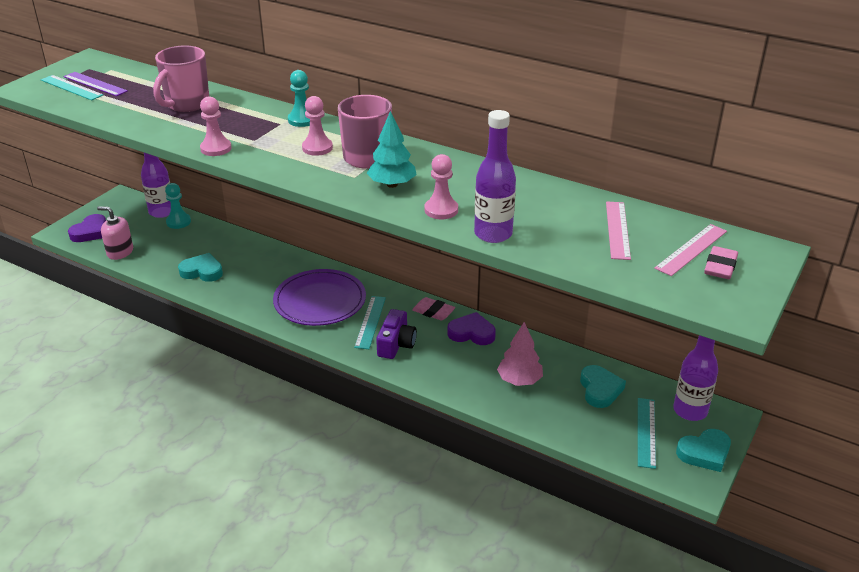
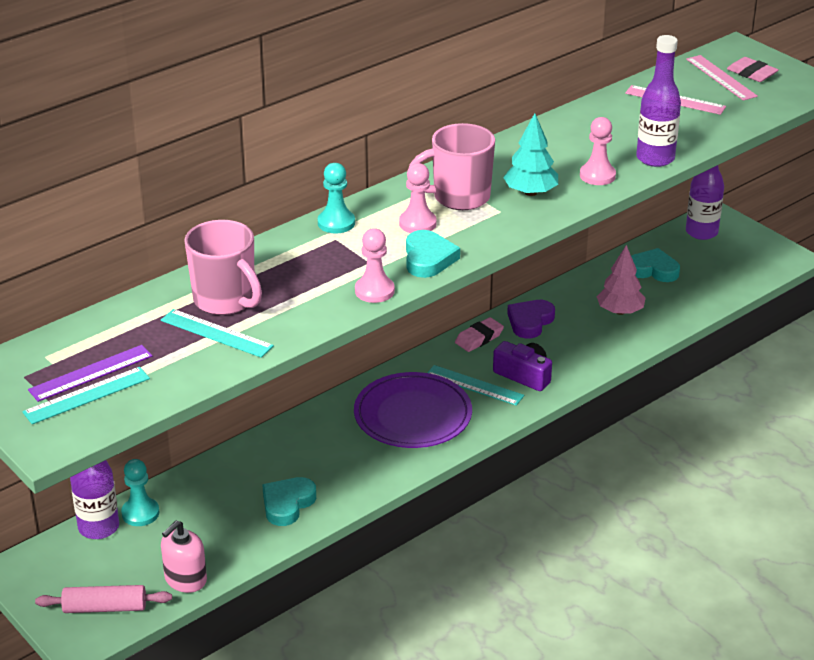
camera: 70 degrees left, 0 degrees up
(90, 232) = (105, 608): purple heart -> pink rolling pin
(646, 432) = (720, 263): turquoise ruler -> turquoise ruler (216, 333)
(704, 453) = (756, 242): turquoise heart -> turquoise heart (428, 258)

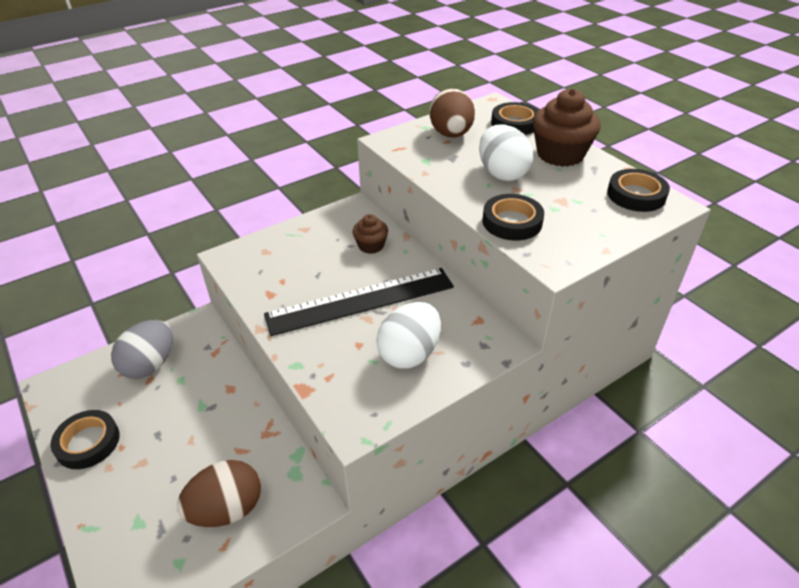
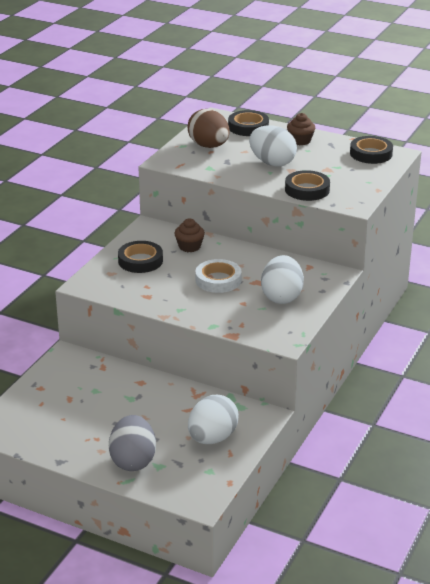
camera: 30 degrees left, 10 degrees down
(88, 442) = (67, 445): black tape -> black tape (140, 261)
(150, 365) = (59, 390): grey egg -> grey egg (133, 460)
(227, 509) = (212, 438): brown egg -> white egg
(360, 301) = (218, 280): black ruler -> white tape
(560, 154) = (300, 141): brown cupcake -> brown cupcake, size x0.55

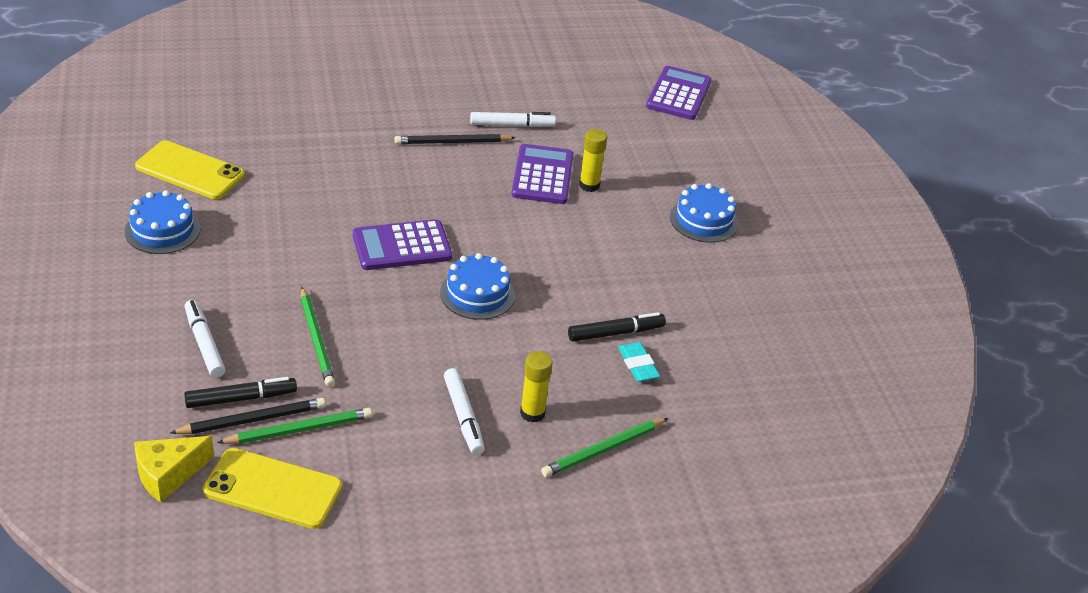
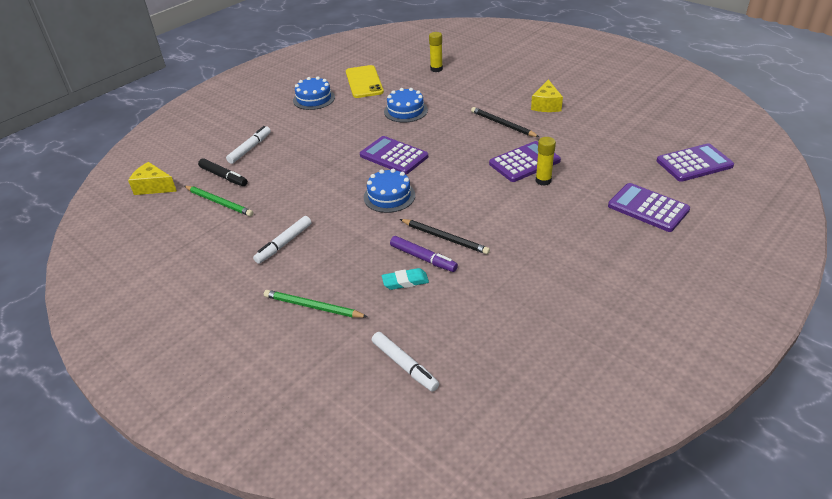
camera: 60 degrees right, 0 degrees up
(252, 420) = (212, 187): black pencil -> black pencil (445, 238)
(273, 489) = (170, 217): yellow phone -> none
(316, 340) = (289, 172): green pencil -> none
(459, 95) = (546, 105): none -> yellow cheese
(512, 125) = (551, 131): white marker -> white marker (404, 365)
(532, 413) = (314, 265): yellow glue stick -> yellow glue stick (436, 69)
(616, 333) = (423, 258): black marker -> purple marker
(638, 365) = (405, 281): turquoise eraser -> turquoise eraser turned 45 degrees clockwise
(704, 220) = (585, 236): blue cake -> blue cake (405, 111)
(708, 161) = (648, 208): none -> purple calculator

Exercise requirements:
Could the listing above be transcribed exactly, with the pictures left out?

Task result:
camera: 70 degrees left, 0 degrees up
(90, 232) = (105, 608): purple heart -> pink rolling pin
(646, 432) = (720, 263): turquoise ruler -> turquoise ruler (216, 333)
(704, 453) = (756, 242): turquoise heart -> turquoise heart (428, 258)

camera: 30 degrees left, 10 degrees down
(88, 442) = (67, 445): black tape -> black tape (140, 261)
(150, 365) = (59, 390): grey egg -> grey egg (133, 460)
(227, 509) = (212, 438): brown egg -> white egg
(360, 301) = (218, 280): black ruler -> white tape
(560, 154) = (300, 141): brown cupcake -> brown cupcake, size x0.55

camera: 60 degrees right, 0 degrees up
(252, 420) = (212, 187): black pencil -> black pencil (445, 238)
(273, 489) = (170, 217): yellow phone -> none
(316, 340) = (289, 172): green pencil -> none
(459, 95) = (546, 105): none -> yellow cheese
(512, 125) = (551, 131): white marker -> white marker (404, 365)
(532, 413) = (314, 265): yellow glue stick -> yellow glue stick (436, 69)
(616, 333) = (423, 258): black marker -> purple marker
(638, 365) = (405, 281): turquoise eraser -> turquoise eraser turned 45 degrees clockwise
(704, 220) = (585, 236): blue cake -> blue cake (405, 111)
(708, 161) = (648, 208): none -> purple calculator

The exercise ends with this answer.